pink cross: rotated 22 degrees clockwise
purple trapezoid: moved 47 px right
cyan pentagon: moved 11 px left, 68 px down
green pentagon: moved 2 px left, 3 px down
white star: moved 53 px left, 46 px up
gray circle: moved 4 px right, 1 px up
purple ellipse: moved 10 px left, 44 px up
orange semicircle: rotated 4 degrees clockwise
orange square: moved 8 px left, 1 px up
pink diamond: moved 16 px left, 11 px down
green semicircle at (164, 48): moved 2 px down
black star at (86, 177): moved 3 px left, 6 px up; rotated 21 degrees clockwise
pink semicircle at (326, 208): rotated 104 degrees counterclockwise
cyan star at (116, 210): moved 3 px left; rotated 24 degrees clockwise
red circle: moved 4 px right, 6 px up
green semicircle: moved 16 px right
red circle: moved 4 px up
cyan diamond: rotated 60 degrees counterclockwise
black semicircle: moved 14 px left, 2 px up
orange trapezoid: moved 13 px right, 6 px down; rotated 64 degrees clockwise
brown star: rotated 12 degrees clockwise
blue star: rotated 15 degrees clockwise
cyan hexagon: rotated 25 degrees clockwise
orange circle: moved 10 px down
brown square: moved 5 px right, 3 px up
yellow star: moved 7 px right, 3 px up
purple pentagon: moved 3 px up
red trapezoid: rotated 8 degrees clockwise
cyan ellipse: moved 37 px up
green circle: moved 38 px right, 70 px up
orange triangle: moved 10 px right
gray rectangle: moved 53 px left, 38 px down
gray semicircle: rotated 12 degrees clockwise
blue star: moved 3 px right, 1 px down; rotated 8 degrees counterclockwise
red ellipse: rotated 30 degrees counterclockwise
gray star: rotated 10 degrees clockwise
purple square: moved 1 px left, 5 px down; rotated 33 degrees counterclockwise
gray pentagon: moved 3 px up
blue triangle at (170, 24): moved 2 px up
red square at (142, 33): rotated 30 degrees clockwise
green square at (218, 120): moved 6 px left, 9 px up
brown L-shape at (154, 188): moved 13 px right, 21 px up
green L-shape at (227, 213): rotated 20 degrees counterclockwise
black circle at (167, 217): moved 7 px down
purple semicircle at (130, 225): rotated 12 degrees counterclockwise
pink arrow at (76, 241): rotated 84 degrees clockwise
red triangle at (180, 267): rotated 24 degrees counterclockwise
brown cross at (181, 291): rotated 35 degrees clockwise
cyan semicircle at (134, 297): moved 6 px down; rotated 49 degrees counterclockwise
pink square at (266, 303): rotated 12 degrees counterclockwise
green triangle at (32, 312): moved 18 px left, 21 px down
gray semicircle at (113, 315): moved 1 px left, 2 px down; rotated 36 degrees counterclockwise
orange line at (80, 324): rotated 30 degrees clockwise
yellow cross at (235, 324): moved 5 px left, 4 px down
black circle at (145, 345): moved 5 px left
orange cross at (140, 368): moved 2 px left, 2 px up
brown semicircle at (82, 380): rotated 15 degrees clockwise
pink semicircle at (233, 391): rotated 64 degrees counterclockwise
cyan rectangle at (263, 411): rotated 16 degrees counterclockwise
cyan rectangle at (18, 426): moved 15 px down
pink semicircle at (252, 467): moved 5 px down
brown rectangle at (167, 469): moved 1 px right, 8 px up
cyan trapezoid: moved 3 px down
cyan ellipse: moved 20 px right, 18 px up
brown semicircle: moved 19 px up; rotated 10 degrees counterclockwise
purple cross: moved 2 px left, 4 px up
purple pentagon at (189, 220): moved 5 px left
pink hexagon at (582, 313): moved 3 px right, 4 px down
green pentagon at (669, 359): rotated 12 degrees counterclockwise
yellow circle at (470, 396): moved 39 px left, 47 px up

[Required task] Copy all of the records above word for word, in the same order.

[In response]
pink cross: rotated 22 degrees clockwise
purple trapezoid: moved 47 px right
cyan pentagon: moved 11 px left, 68 px down
green pentagon: moved 2 px left, 3 px down
white star: moved 53 px left, 46 px up
gray circle: moved 4 px right, 1 px up
purple ellipse: moved 10 px left, 44 px up
orange semicircle: rotated 4 degrees clockwise
orange square: moved 8 px left, 1 px up
pink diamond: moved 16 px left, 11 px down
green semicircle at (164, 48): moved 2 px down
black star at (86, 177): moved 3 px left, 6 px up; rotated 21 degrees clockwise
pink semicircle at (326, 208): rotated 104 degrees counterclockwise
cyan star at (116, 210): moved 3 px left; rotated 24 degrees clockwise
red circle: moved 4 px right, 6 px up
green semicircle: moved 16 px right
red circle: moved 4 px up
cyan diamond: rotated 60 degrees counterclockwise
black semicircle: moved 14 px left, 2 px up
orange trapezoid: moved 13 px right, 6 px down; rotated 64 degrees clockwise
brown star: rotated 12 degrees clockwise
blue star: rotated 15 degrees clockwise
cyan hexagon: rotated 25 degrees clockwise
orange circle: moved 10 px down
brown square: moved 5 px right, 3 px up
yellow star: moved 7 px right, 3 px up
purple pentagon: moved 3 px up
red trapezoid: rotated 8 degrees clockwise
cyan ellipse: moved 37 px up
green circle: moved 38 px right, 70 px up
orange triangle: moved 10 px right
gray rectangle: moved 53 px left, 38 px down
gray semicircle: rotated 12 degrees clockwise
blue star: moved 3 px right, 1 px down; rotated 8 degrees counterclockwise
red ellipse: rotated 30 degrees counterclockwise
gray star: rotated 10 degrees clockwise
purple square: moved 1 px left, 5 px down; rotated 33 degrees counterclockwise
gray pentagon: moved 3 px up
blue triangle at (170, 24): moved 2 px up
red square at (142, 33): rotated 30 degrees clockwise
green square at (218, 120): moved 6 px left, 9 px up
brown L-shape at (154, 188): moved 13 px right, 21 px up
green L-shape at (227, 213): rotated 20 degrees counterclockwise
black circle at (167, 217): moved 7 px down
purple semicircle at (130, 225): rotated 12 degrees counterclockwise
pink arrow at (76, 241): rotated 84 degrees clockwise
red triangle at (180, 267): rotated 24 degrees counterclockwise
brown cross at (181, 291): rotated 35 degrees clockwise
cyan semicircle at (134, 297): moved 6 px down; rotated 49 degrees counterclockwise
pink square at (266, 303): rotated 12 degrees counterclockwise
green triangle at (32, 312): moved 18 px left, 21 px down
gray semicircle at (113, 315): moved 1 px left, 2 px down; rotated 36 degrees counterclockwise
orange line at (80, 324): rotated 30 degrees clockwise
yellow cross at (235, 324): moved 5 px left, 4 px down
black circle at (145, 345): moved 5 px left
orange cross at (140, 368): moved 2 px left, 2 px up
brown semicircle at (82, 380): rotated 15 degrees clockwise
pink semicircle at (233, 391): rotated 64 degrees counterclockwise
cyan rectangle at (263, 411): rotated 16 degrees counterclockwise
cyan rectangle at (18, 426): moved 15 px down
pink semicircle at (252, 467): moved 5 px down
brown rectangle at (167, 469): moved 1 px right, 8 px up
cyan trapezoid: moved 3 px down
cyan ellipse: moved 20 px right, 18 px up
brown semicircle: moved 19 px up; rotated 10 degrees counterclockwise
purple cross: moved 2 px left, 4 px up
purple pentagon at (189, 220): moved 5 px left
pink hexagon at (582, 313): moved 3 px right, 4 px down
green pentagon at (669, 359): rotated 12 degrees counterclockwise
yellow circle at (470, 396): moved 39 px left, 47 px up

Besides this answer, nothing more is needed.